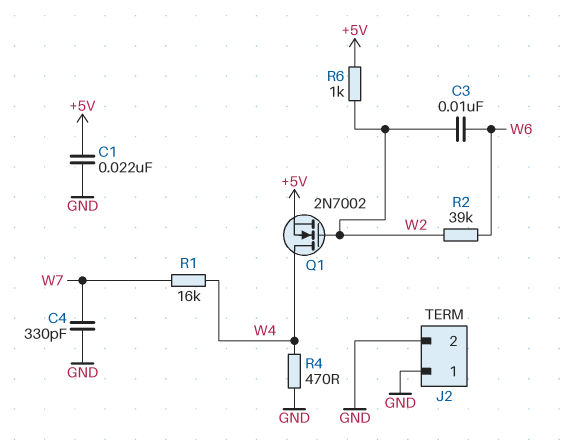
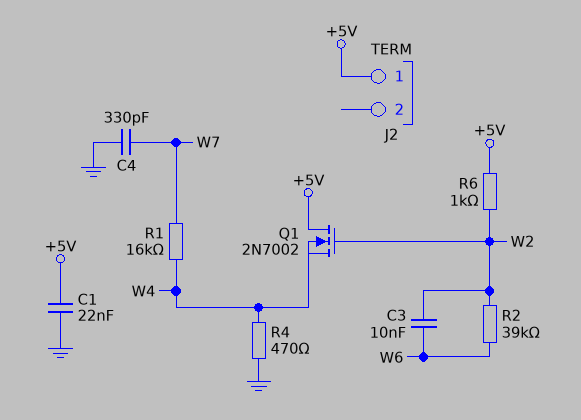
J2 pin 1: GND -> +5V
J2 pin 2: GND -> none
Q1: NMOS 2N7002 (G W2, D W4, S +5V) -> NMOS 2N7002 (G W2, D +5V, S W4)

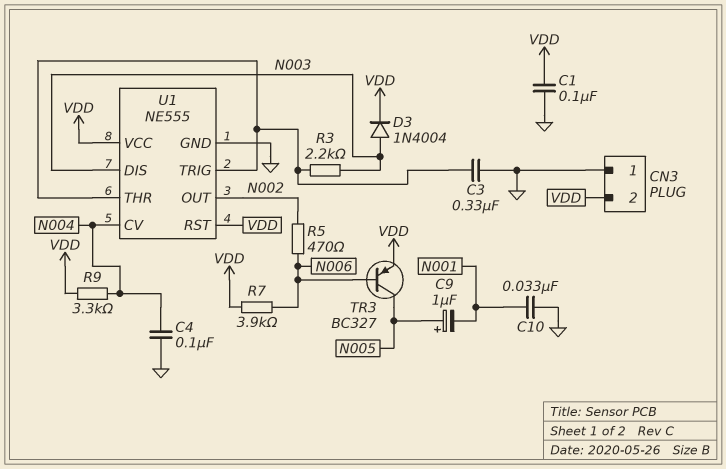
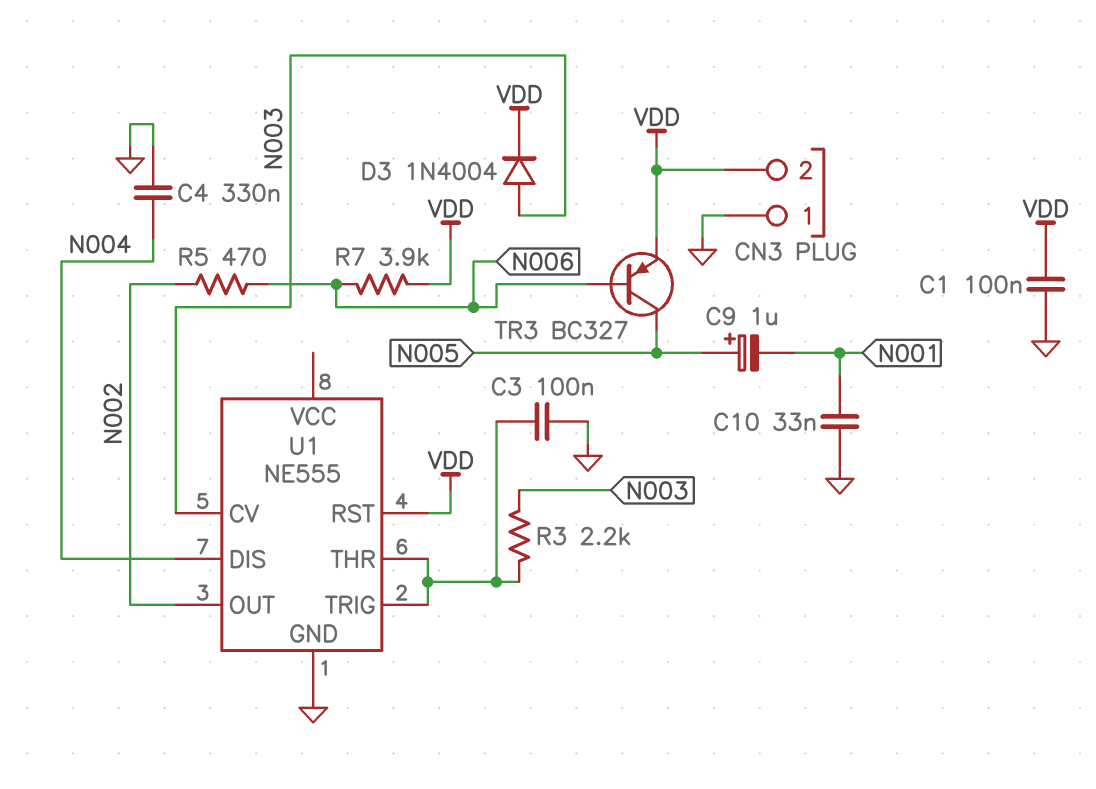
C3: 330nF (GND, U1/THR) -> 100nF (GND, U1/THR)
C4: 100nF (GND, N004) -> 330nF (GND, N004)
R9: 3.3k (N004, VDD) -> none
U1 pin CV: N004 -> N003
U1 pin DIS: N003 -> N004
U1 pin VCC: VDD -> none

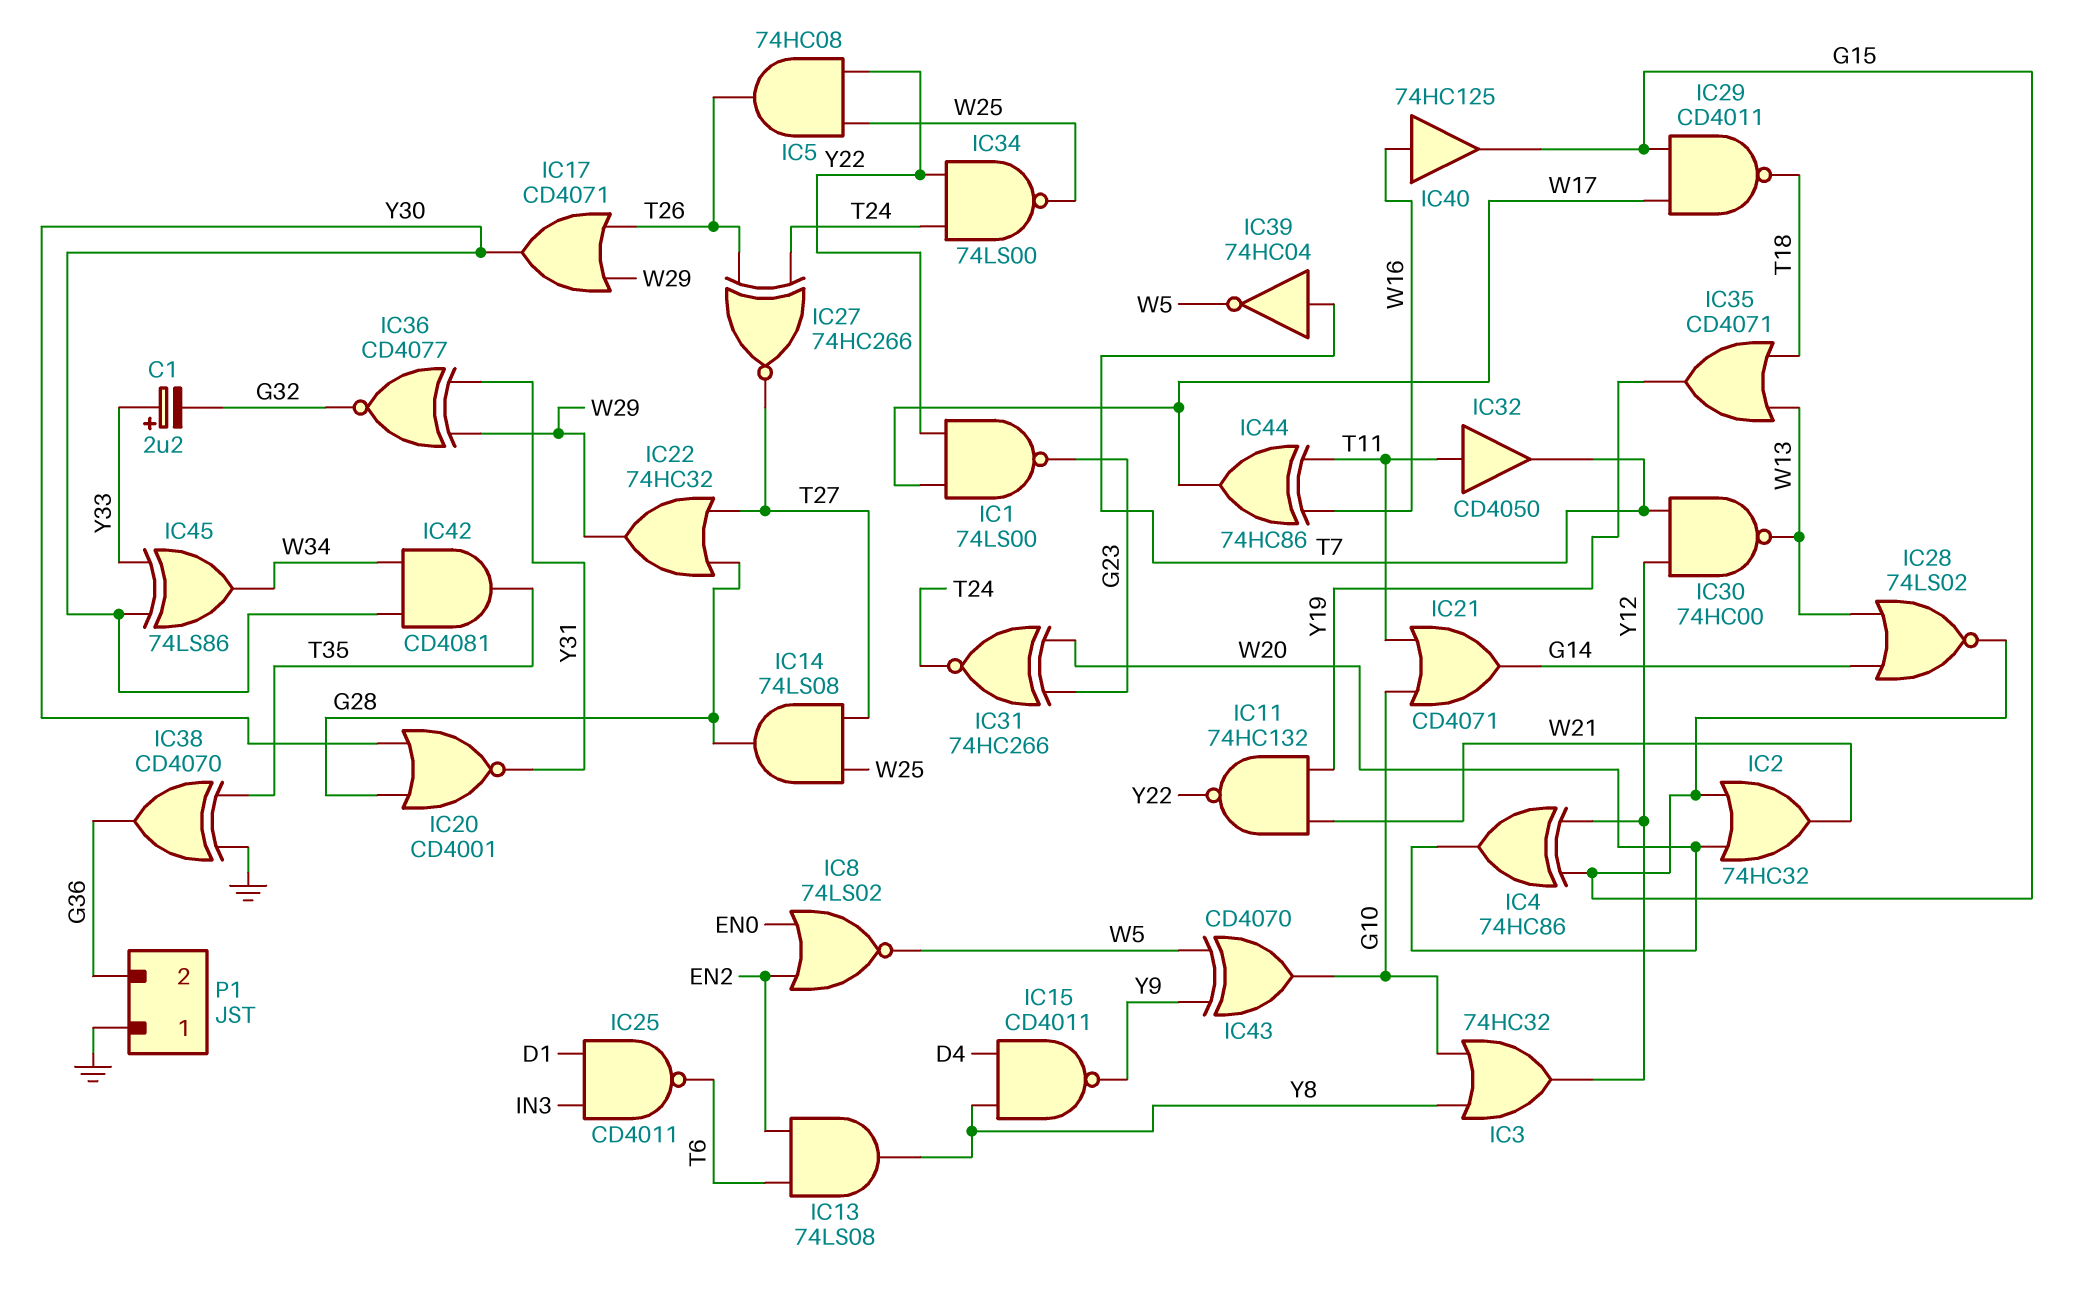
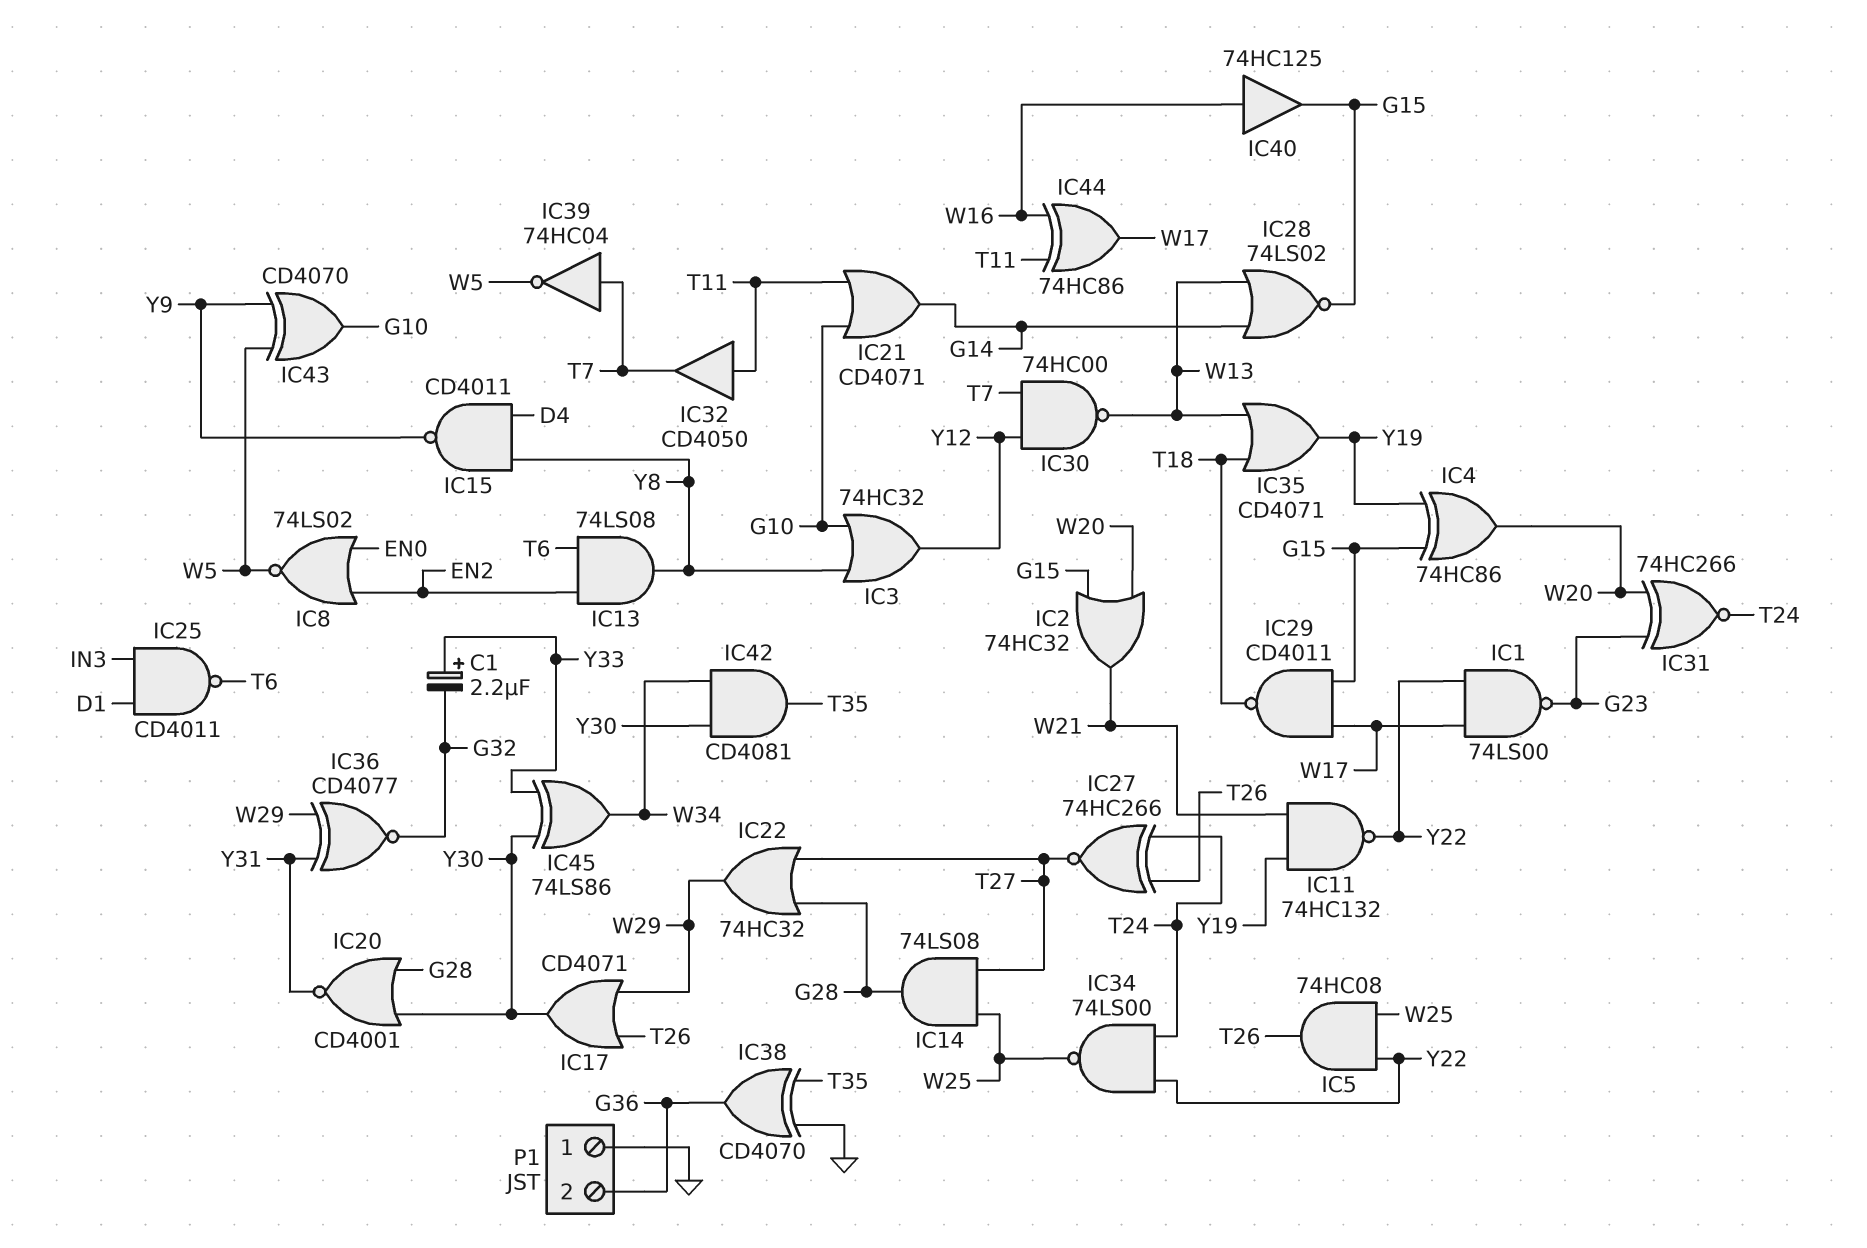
IC4: XOR 74HC86 (in G15, in Y12, out W20) -> XOR 74HC86 (in G15, in Y19, out W20)

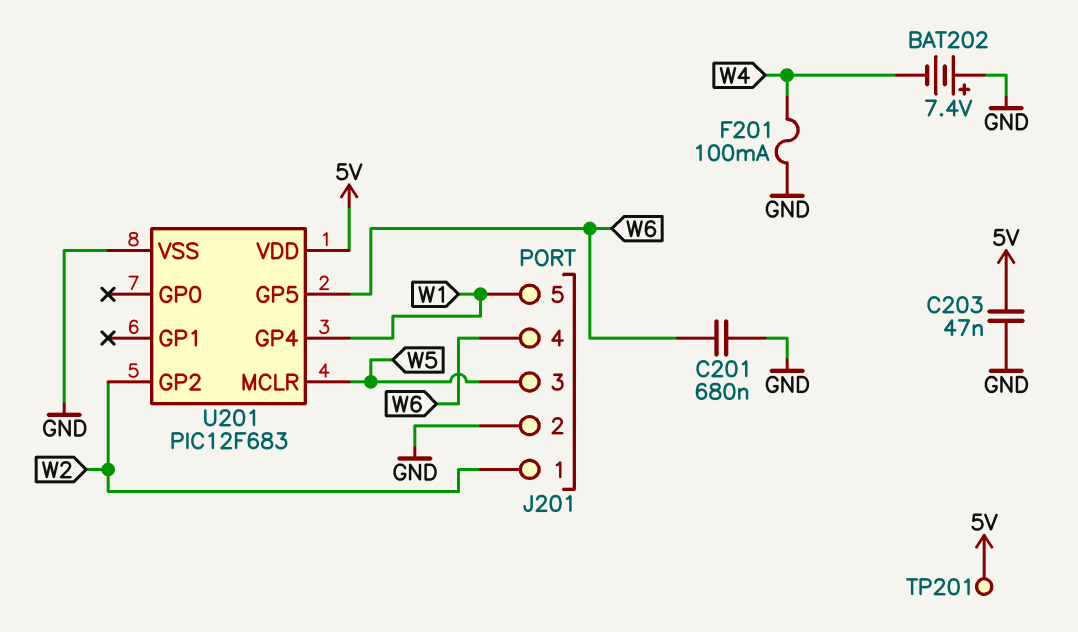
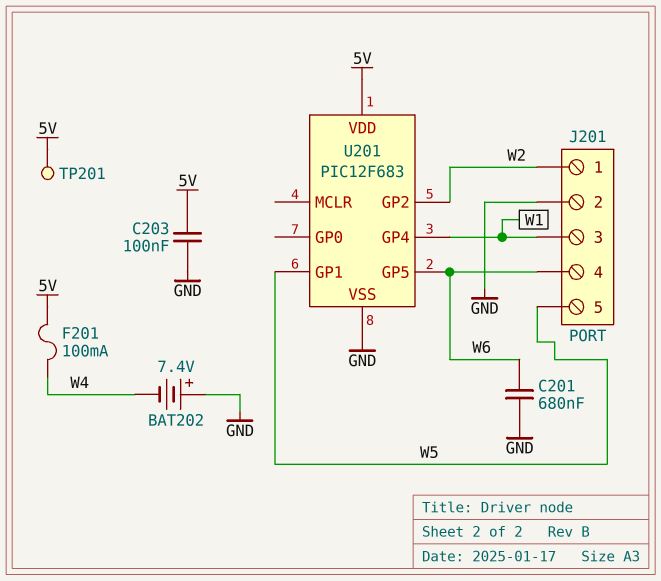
C203: 47nF (5V, GND) -> 100nF (5V, GND)
F201: 100mA (GND, W4) -> 100mA (5V, W4)
J201 pin 3: W5 -> W1
J201 pin 5: W1 -> W5
U201 pin GP1: none -> W5
U201 pin MCLR: W5 -> none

→ **TASK REQUIREMENTS**:
Take each line of the material above that holds the string "none" and copy it.

→ **SOLUTION TO THIS TASK**:
J2 pin 2: GND -> none
R9: 3.3k (N004, VDD) -> none
U1 pin VCC: VDD -> none
U201 pin GP1: none -> W5
U201 pin MCLR: W5 -> none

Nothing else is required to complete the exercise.